Could you gather every line in the items below that contains the string "shortInstrumentName"? Case counts.

(Extracted data items)

-.-.-

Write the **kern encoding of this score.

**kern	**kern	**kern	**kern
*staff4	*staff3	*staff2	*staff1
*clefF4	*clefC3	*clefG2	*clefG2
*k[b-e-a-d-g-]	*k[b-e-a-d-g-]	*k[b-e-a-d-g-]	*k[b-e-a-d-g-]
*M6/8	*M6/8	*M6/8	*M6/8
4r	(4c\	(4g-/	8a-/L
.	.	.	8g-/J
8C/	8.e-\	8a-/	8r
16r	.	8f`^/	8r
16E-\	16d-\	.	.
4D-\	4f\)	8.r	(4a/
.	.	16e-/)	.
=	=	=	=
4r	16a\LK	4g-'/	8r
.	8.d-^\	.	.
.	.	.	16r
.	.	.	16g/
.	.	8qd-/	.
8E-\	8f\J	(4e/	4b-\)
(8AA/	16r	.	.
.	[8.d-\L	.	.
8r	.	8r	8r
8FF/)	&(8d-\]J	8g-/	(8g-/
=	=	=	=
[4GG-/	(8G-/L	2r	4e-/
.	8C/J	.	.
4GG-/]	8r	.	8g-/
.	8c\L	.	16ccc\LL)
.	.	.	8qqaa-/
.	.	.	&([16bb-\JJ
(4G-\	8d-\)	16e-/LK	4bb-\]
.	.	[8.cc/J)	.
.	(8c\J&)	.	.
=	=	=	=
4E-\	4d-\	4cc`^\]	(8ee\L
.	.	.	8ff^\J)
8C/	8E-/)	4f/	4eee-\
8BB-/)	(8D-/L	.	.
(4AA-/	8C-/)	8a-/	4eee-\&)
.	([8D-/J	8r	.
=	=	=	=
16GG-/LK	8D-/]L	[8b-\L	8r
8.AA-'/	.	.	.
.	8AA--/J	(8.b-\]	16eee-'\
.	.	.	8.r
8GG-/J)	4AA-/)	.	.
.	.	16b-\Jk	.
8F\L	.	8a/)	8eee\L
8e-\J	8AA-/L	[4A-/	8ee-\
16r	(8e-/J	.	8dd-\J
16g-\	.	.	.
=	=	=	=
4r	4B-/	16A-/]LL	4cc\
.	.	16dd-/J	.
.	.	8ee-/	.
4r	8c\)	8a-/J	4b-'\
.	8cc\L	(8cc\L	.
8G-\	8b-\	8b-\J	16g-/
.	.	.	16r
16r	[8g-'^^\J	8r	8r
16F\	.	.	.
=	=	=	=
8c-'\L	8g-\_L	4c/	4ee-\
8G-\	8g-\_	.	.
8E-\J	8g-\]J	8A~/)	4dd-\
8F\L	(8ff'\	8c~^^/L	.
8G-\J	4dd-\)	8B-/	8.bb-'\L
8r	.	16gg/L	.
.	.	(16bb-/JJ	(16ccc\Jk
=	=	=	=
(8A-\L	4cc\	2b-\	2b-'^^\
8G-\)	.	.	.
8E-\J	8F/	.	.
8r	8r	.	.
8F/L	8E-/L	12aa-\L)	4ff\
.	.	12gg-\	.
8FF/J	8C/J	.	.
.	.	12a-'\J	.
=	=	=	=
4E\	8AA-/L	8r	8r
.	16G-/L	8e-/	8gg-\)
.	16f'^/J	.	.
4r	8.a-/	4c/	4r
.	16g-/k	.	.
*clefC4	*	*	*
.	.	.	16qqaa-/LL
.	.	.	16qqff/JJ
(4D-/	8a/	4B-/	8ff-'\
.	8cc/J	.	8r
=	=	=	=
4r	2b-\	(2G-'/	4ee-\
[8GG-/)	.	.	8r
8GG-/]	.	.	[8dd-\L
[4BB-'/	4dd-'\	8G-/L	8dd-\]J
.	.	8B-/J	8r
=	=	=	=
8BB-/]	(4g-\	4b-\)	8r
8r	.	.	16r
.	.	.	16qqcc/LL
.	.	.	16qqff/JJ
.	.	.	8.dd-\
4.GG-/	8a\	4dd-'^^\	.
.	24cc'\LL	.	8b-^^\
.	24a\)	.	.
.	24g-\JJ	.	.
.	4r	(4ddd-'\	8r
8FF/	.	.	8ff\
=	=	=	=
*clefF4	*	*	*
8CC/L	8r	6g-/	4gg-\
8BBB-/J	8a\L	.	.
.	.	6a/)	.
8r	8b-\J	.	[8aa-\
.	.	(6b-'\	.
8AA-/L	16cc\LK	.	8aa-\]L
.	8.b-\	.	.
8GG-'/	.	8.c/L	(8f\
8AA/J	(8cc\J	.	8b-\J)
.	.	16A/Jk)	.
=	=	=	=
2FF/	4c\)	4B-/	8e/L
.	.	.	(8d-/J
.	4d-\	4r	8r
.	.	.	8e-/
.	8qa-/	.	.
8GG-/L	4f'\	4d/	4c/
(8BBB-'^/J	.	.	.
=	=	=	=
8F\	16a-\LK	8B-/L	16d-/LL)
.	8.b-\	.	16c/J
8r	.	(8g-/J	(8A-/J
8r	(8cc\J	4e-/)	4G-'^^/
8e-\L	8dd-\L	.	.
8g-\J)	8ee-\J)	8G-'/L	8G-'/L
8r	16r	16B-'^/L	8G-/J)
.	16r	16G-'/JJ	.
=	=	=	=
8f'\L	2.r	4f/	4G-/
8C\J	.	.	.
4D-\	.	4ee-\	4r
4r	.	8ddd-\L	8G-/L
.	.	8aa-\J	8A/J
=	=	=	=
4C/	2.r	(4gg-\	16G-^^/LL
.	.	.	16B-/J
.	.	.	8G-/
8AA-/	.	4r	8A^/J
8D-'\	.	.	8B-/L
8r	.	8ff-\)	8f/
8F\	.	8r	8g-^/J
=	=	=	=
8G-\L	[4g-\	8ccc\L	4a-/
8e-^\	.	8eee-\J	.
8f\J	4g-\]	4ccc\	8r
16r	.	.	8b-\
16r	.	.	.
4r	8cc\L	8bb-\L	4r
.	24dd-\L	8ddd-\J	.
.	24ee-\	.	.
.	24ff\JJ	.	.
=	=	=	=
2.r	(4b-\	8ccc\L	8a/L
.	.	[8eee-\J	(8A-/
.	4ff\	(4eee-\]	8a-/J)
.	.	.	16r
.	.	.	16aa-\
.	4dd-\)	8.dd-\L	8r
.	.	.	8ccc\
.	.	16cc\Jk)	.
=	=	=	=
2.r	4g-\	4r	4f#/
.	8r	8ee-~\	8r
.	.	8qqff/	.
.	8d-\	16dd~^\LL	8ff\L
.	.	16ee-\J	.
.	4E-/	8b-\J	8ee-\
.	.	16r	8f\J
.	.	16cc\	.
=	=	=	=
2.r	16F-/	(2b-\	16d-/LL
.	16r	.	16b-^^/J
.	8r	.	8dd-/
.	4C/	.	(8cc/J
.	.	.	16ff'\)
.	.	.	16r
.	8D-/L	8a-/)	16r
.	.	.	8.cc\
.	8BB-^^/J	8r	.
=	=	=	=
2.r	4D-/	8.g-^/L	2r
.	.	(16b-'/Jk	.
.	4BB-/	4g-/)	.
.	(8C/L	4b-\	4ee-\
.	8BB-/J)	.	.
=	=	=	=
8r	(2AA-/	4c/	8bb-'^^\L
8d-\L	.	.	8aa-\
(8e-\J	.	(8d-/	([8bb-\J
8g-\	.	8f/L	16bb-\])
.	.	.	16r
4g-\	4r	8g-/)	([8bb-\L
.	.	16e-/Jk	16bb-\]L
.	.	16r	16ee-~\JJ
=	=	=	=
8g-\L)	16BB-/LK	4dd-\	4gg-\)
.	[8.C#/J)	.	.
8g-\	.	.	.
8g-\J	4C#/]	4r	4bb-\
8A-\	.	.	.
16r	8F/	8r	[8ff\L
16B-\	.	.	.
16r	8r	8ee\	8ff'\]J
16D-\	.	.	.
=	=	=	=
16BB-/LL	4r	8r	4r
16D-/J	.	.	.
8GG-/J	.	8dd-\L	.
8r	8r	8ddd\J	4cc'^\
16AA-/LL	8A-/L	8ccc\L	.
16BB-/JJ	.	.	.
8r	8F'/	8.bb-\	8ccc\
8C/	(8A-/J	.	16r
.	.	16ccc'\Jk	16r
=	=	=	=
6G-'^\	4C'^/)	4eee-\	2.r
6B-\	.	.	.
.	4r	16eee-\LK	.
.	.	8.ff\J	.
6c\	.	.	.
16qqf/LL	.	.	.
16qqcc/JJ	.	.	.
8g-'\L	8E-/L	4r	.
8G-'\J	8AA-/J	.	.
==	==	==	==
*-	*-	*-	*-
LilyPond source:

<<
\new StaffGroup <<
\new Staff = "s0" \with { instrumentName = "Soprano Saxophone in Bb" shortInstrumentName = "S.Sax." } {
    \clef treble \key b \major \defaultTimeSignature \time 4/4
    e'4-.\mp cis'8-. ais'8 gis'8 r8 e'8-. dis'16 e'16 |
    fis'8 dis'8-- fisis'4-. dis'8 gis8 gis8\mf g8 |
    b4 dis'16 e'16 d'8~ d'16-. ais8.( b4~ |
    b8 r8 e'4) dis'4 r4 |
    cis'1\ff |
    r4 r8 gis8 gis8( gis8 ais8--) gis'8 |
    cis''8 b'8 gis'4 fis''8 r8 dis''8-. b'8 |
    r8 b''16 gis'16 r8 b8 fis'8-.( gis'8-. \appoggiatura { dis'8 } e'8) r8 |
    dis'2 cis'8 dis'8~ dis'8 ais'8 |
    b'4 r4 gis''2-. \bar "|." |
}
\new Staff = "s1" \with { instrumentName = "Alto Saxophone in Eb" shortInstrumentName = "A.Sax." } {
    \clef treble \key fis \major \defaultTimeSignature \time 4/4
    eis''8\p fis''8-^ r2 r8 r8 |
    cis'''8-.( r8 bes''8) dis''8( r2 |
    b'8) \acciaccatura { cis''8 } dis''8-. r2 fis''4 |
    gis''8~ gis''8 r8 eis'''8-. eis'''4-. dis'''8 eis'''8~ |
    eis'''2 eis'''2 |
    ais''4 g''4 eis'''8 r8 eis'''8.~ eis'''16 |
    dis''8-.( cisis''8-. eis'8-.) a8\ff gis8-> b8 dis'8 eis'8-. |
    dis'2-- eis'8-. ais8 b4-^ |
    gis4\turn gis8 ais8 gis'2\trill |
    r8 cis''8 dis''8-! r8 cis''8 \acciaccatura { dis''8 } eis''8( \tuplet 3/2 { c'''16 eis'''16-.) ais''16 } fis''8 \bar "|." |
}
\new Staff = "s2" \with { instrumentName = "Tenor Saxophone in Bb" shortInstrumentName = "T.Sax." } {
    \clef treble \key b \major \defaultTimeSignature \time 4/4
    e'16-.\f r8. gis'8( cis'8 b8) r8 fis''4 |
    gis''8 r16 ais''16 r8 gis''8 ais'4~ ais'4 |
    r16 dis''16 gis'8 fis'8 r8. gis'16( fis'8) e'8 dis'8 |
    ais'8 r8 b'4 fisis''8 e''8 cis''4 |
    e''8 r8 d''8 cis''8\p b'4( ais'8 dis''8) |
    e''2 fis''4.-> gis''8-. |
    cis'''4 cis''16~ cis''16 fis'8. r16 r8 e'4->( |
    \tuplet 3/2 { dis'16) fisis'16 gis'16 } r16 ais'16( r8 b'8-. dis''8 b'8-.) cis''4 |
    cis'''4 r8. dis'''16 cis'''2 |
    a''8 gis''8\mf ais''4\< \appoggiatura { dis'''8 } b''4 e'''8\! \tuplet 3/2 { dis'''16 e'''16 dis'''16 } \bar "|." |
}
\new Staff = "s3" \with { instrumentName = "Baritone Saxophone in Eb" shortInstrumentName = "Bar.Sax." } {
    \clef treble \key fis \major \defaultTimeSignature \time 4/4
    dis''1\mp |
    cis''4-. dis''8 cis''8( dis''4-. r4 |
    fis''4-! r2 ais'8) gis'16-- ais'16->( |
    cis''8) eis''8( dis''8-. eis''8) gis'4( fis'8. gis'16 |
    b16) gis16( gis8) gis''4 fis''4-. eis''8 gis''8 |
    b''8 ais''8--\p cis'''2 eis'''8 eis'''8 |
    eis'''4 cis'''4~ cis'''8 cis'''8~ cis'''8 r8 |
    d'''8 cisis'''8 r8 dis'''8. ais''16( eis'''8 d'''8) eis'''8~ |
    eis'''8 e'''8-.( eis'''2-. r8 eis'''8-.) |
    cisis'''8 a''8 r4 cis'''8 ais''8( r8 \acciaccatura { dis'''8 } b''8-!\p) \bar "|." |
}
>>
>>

-.-.-

__TASK RESULT__.
\new Staff = "s0" \with { instrumentName = "Soprano Saxophone in Bb" shortInstrumentName = "S.Sax." } {
\new Staff = "s1" \with { instrumentName = "Alto Saxophone in Eb" shortInstrumentName = "A.Sax." } {
\new Staff = "s2" \with { instrumentName = "Tenor Saxophone in Bb" shortInstrumentName = "T.Sax." } {
\new Staff = "s3" \with { instrumentName = "Baritone Saxophone in Eb" shortInstrumentName = "Bar.Sax." } {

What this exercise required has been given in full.